= Beginning of Section =

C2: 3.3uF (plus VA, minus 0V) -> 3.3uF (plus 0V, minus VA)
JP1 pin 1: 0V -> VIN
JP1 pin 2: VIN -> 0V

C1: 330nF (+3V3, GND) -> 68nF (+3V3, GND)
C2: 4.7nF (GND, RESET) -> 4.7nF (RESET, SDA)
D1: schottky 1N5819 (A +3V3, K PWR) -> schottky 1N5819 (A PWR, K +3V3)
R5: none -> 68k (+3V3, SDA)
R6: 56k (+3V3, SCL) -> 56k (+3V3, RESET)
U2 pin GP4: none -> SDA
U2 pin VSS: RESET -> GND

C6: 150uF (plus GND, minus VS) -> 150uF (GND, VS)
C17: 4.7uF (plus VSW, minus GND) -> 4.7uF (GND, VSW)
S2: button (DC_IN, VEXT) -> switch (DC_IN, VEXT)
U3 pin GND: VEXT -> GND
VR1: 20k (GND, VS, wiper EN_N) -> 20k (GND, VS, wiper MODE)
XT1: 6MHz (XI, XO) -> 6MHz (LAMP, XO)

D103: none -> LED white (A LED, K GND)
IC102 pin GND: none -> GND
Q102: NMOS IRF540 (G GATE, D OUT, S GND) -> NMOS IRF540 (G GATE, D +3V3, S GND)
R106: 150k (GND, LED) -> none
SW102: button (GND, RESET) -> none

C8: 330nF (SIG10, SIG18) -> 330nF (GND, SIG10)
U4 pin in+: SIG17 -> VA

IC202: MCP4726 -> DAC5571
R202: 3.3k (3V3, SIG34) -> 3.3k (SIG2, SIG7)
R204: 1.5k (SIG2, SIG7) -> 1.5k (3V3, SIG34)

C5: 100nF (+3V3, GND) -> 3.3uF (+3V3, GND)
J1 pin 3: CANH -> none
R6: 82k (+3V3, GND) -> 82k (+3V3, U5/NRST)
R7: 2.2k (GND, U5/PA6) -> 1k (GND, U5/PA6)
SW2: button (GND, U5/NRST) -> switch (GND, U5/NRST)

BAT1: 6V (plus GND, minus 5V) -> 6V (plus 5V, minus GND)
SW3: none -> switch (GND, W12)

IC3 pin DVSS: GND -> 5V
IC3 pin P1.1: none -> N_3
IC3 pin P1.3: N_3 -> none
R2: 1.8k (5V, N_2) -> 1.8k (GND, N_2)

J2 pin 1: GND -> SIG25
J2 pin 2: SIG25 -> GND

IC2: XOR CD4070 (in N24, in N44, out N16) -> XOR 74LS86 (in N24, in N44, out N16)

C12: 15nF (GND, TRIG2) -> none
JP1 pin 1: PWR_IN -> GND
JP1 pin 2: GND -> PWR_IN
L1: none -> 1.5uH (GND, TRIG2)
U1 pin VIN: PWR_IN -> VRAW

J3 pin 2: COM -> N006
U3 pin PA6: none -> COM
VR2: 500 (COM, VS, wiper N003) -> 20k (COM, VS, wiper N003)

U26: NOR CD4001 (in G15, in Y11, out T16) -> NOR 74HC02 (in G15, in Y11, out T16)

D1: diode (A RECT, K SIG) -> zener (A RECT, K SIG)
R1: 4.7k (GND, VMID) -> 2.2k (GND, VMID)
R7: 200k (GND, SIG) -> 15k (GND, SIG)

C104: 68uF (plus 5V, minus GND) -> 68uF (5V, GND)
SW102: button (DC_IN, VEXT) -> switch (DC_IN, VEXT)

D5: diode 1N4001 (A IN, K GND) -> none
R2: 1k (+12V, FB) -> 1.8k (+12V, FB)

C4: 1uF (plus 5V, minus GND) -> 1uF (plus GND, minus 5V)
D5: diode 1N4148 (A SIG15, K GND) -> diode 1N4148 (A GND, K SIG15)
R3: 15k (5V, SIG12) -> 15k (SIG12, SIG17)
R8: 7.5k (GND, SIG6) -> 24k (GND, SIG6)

= End of Section =

Directions – An exact copy of the lines above, from the one containing "IC202: MCP4726 -> DAC5571" through the one containing "SW102: button (DC_IN, VEXT)", is the whole of the answer.

Worked solution –
IC202: MCP4726 -> DAC5571
R202: 3.3k (3V3, SIG34) -> 3.3k (SIG2, SIG7)
R204: 1.5k (SIG2, SIG7) -> 1.5k (3V3, SIG34)

C5: 100nF (+3V3, GND) -> 3.3uF (+3V3, GND)
J1 pin 3: CANH -> none
R6: 82k (+3V3, GND) -> 82k (+3V3, U5/NRST)
R7: 2.2k (GND, U5/PA6) -> 1k (GND, U5/PA6)
SW2: button (GND, U5/NRST) -> switch (GND, U5/NRST)

BAT1: 6V (plus GND, minus 5V) -> 6V (plus 5V, minus GND)
SW3: none -> switch (GND, W12)

IC3 pin DVSS: GND -> 5V
IC3 pin P1.1: none -> N_3
IC3 pin P1.3: N_3 -> none
R2: 1.8k (5V, N_2) -> 1.8k (GND, N_2)

J2 pin 1: GND -> SIG25
J2 pin 2: SIG25 -> GND

IC2: XOR CD4070 (in N24, in N44, out N16) -> XOR 74LS86 (in N24, in N44, out N16)

C12: 15nF (GND, TRIG2) -> none
JP1 pin 1: PWR_IN -> GND
JP1 pin 2: GND -> PWR_IN
L1: none -> 1.5uH (GND, TRIG2)
U1 pin VIN: PWR_IN -> VRAW

J3 pin 2: COM -> N006
U3 pin PA6: none -> COM
VR2: 500 (COM, VS, wiper N003) -> 20k (COM, VS, wiper N003)

U26: NOR CD4001 (in G15, in Y11, out T16) -> NOR 74HC02 (in G15, in Y11, out T16)

D1: diode (A RECT, K SIG) -> zener (A RECT, K SIG)
R1: 4.7k (GND, VMID) -> 2.2k (GND, VMID)
R7: 200k (GND, SIG) -> 15k (GND, SIG)

C104: 68uF (plus 5V, minus GND) -> 68uF (5V, GND)
SW102: button (DC_IN, VEXT) -> switch (DC_IN, VEXT)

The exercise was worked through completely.